Records shown:
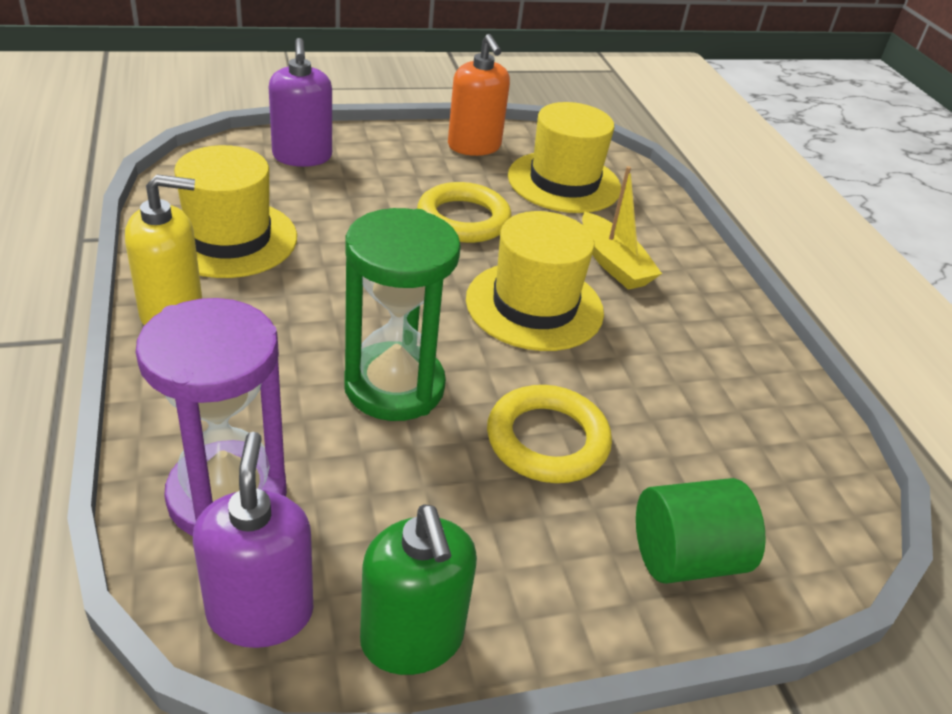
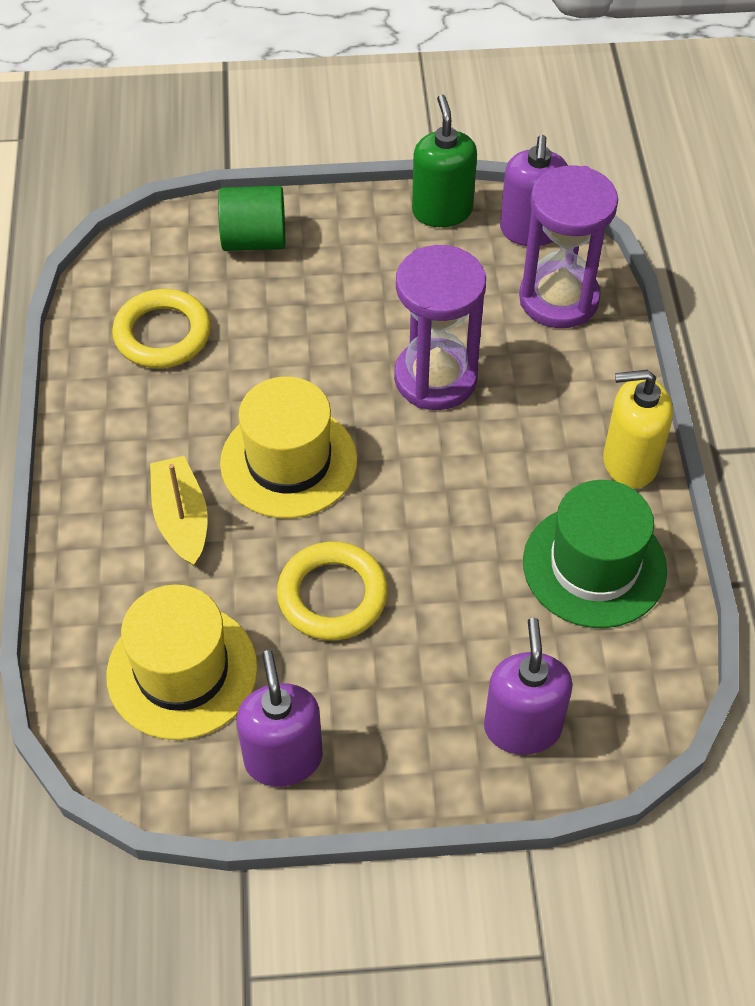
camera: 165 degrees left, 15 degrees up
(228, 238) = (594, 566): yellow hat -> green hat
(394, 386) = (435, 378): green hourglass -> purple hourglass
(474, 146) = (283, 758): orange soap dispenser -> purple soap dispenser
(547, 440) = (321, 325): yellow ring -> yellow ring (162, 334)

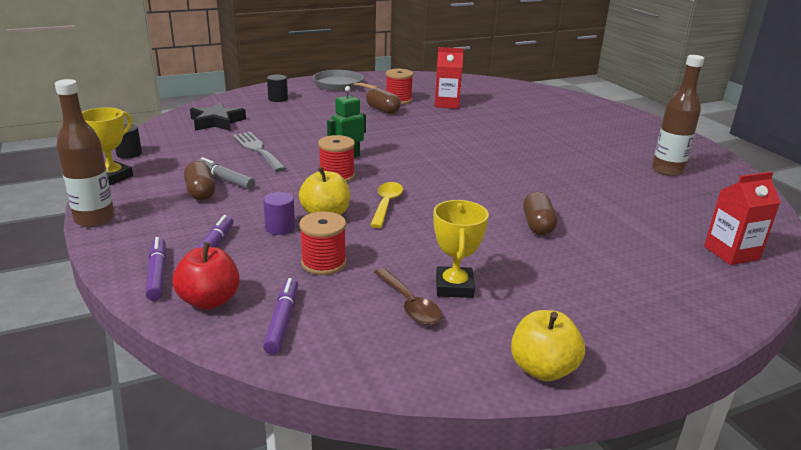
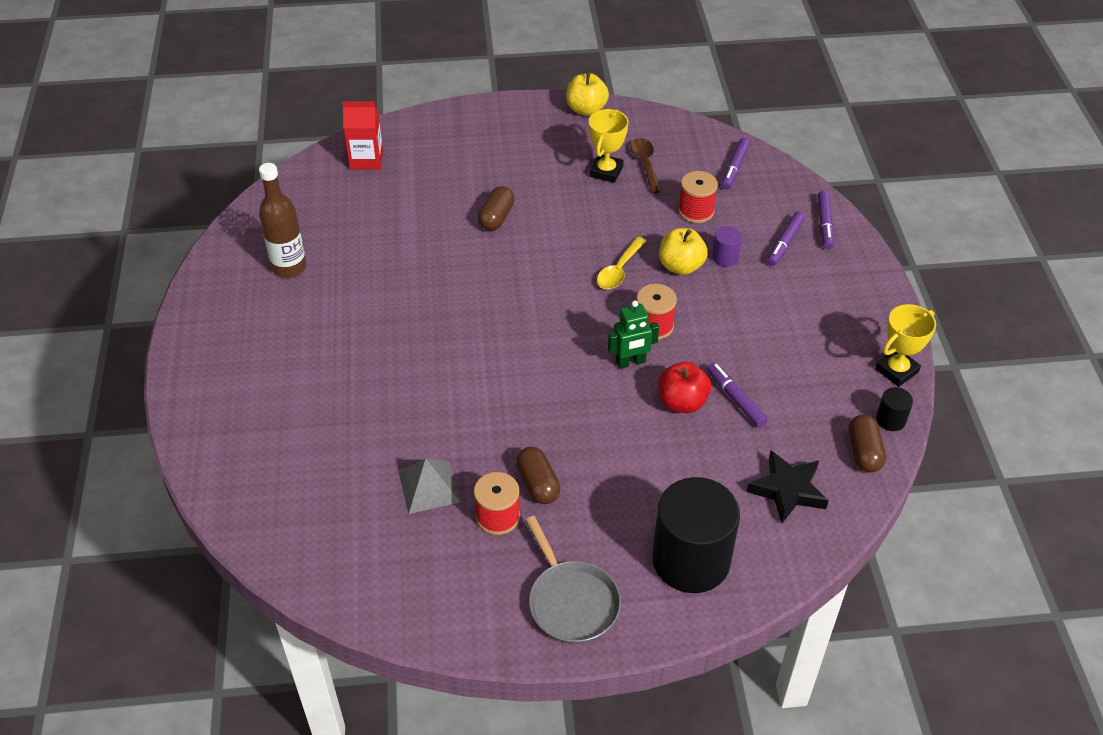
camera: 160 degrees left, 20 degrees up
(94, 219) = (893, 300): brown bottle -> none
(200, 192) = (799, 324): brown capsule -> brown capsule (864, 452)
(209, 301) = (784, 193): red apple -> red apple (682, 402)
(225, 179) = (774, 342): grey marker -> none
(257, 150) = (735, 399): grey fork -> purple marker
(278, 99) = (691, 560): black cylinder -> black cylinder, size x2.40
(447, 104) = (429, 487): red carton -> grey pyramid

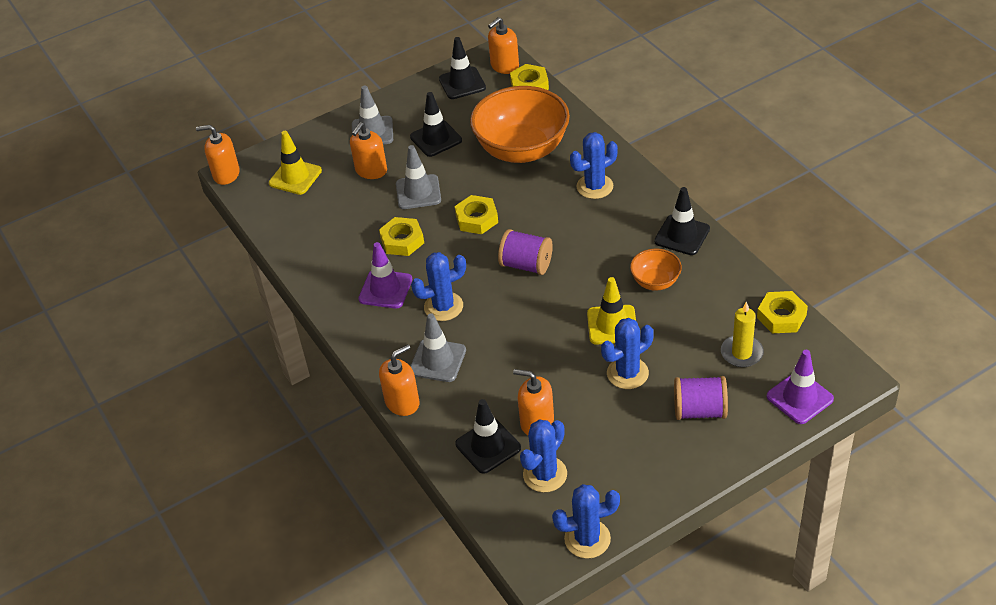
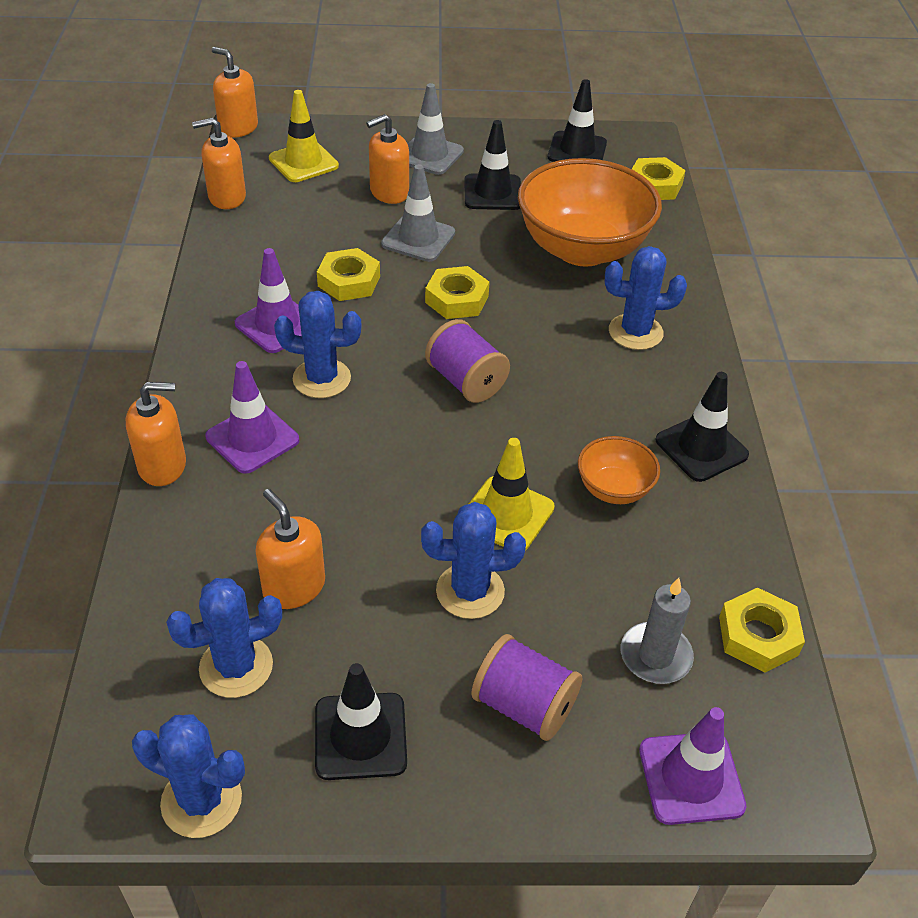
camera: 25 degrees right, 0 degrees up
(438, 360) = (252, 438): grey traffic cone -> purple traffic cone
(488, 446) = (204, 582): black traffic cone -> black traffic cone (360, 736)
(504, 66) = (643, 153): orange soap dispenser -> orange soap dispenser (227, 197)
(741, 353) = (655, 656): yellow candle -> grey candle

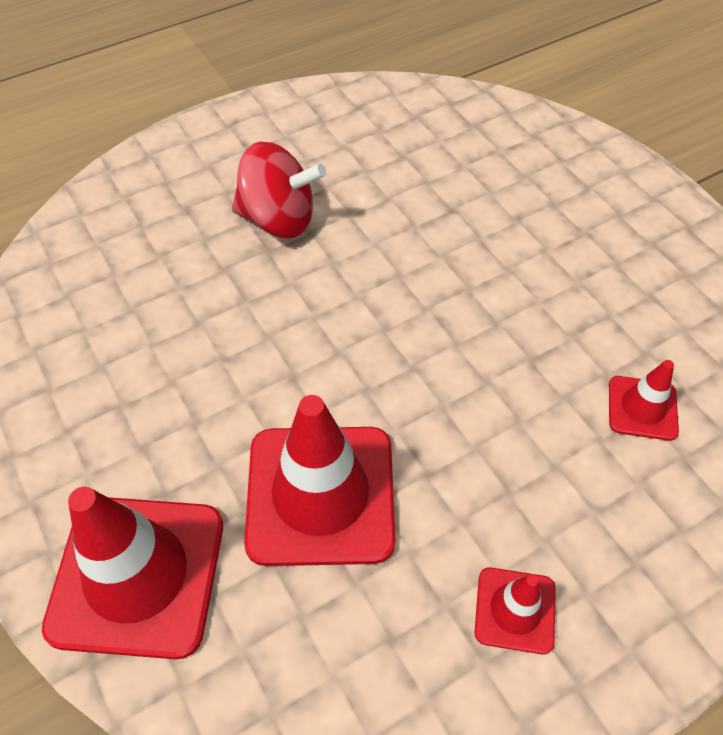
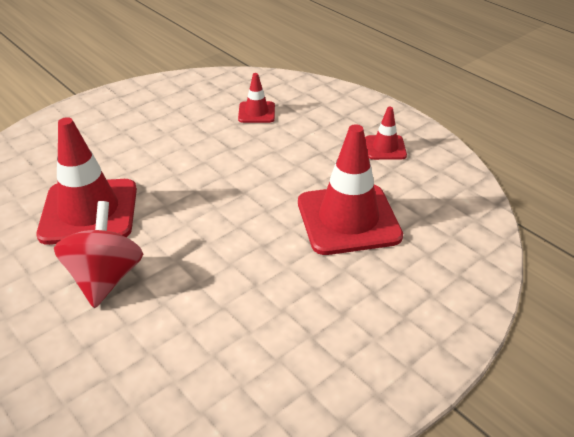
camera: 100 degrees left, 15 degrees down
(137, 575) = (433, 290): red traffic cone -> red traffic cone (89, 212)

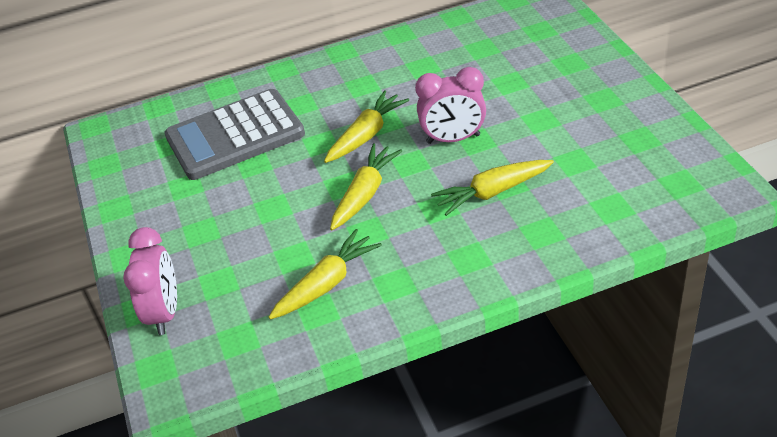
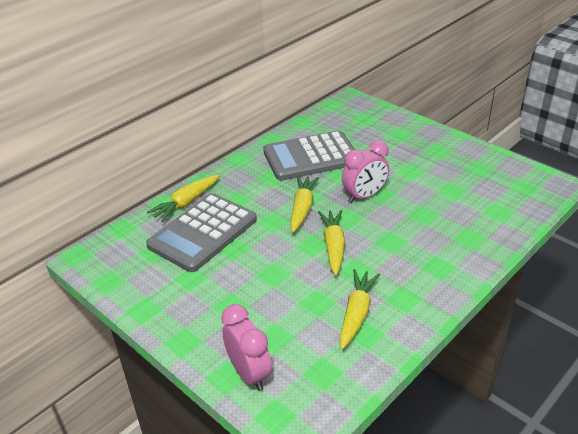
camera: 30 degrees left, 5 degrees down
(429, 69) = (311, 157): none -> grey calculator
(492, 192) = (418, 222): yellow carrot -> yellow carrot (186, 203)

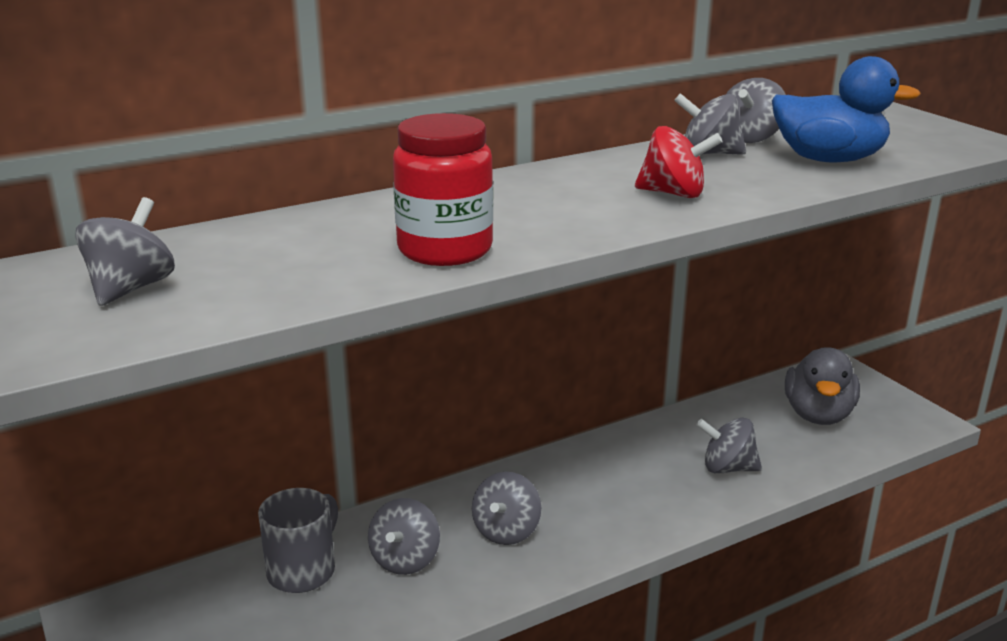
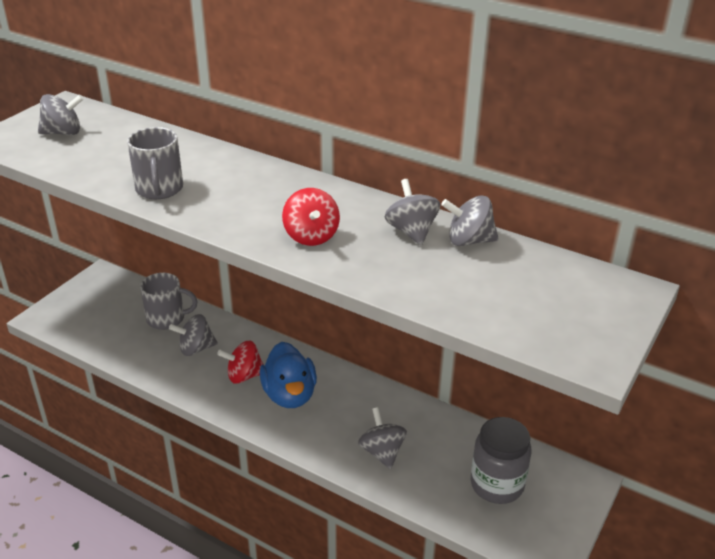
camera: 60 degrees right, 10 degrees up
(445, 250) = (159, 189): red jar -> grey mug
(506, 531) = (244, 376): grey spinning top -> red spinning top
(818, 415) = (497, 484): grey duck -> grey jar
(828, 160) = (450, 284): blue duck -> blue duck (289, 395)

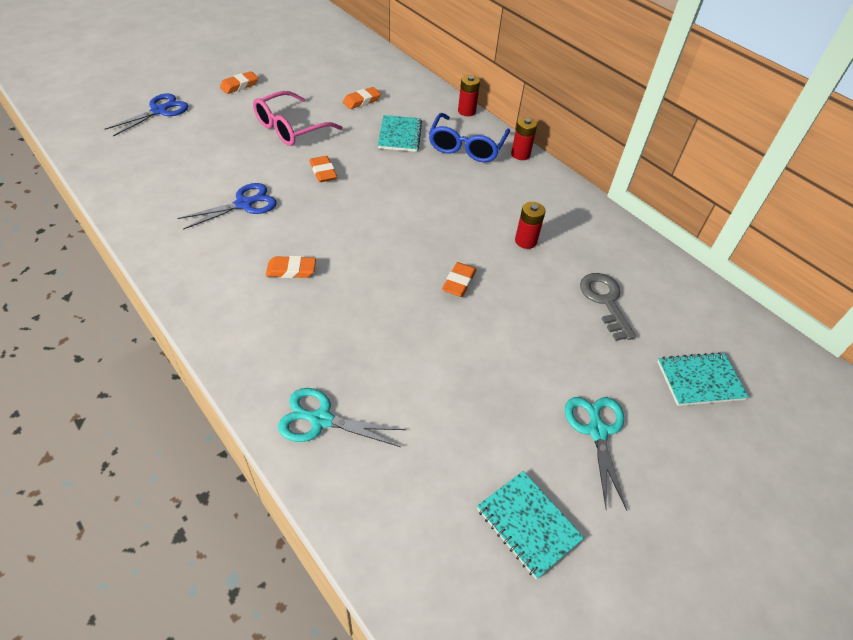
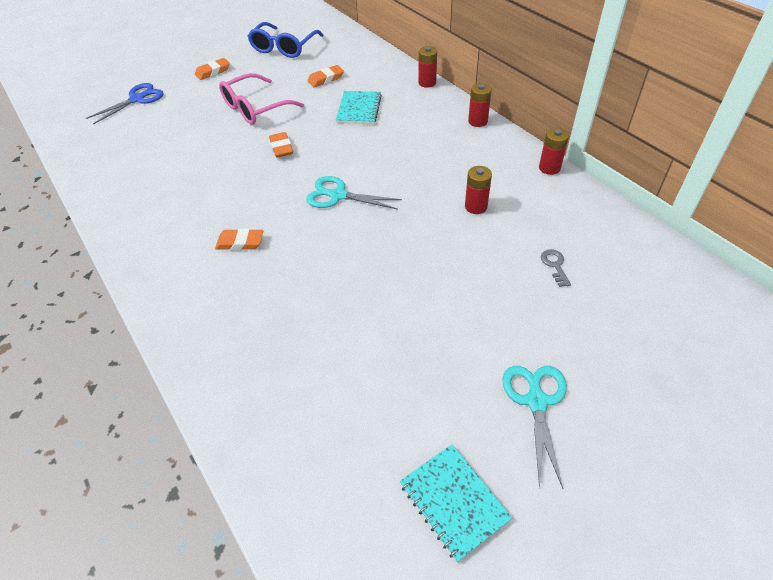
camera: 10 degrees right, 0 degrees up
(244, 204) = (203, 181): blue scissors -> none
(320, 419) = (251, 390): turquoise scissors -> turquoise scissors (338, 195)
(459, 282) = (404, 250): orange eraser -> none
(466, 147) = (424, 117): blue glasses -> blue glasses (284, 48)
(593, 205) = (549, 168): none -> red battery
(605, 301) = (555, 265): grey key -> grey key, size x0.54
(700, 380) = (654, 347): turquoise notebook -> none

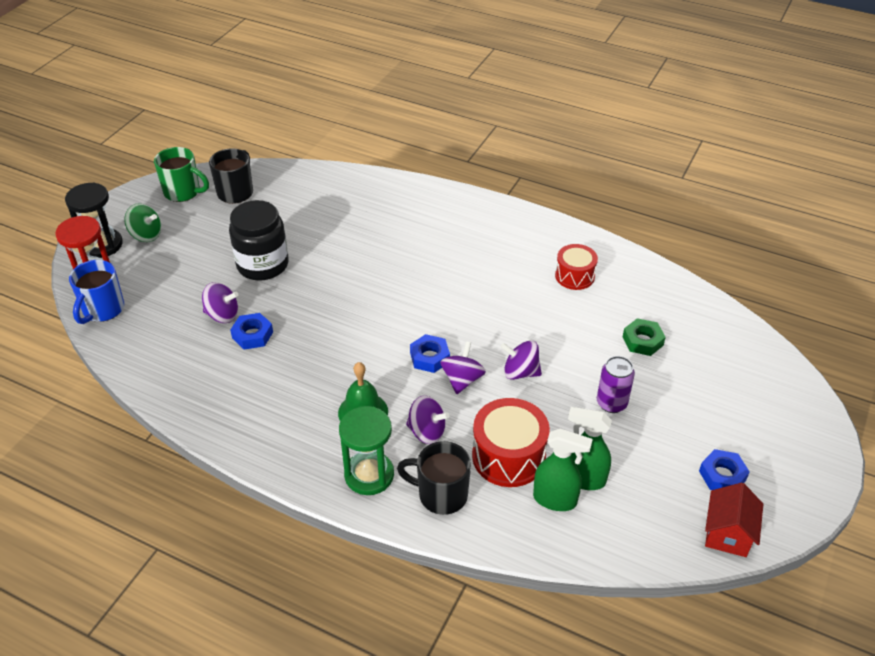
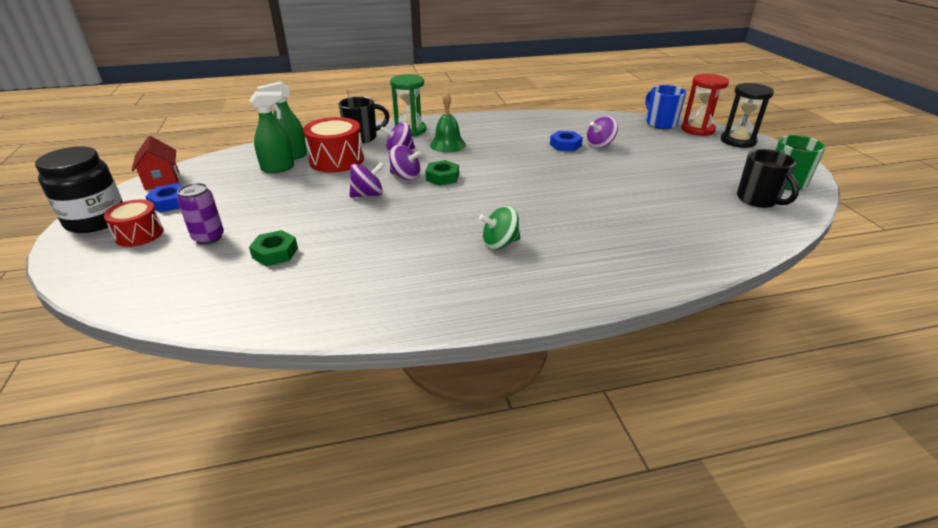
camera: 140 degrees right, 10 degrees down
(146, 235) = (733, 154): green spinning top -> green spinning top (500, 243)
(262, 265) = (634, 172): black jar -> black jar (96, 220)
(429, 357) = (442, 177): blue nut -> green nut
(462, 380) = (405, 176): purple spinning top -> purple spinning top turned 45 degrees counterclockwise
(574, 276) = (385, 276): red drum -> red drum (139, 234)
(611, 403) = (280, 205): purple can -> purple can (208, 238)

Action item: The line containing "(447, 104) = (429, 487): red" marks where the copy ends; print every line before it from the start of the records, and that line too, but no pictures.

Response to the exercise:
camera: 165 degrees left, 15 degrees up
(228, 238) = (594, 566): yellow hat -> green hat
(394, 386) = (435, 378): green hourglass -> purple hourglass
(474, 146) = (283, 758): orange soap dispenser -> purple soap dispenser
(547, 440) = (321, 325): yellow ring -> yellow ring (162, 334)

camera: 160 degrees left, 20 degrees up
(94, 219) = (893, 300): brown bottle -> none
(200, 192) = (799, 324): brown capsule -> brown capsule (864, 452)
(209, 301) = (784, 193): red apple -> red apple (682, 402)
(225, 179) = (774, 342): grey marker -> none
(257, 150) = (735, 399): grey fork -> purple marker
(278, 99) = (691, 560): black cylinder -> black cylinder, size x2.40
(447, 104) = (429, 487): red carton -> grey pyramid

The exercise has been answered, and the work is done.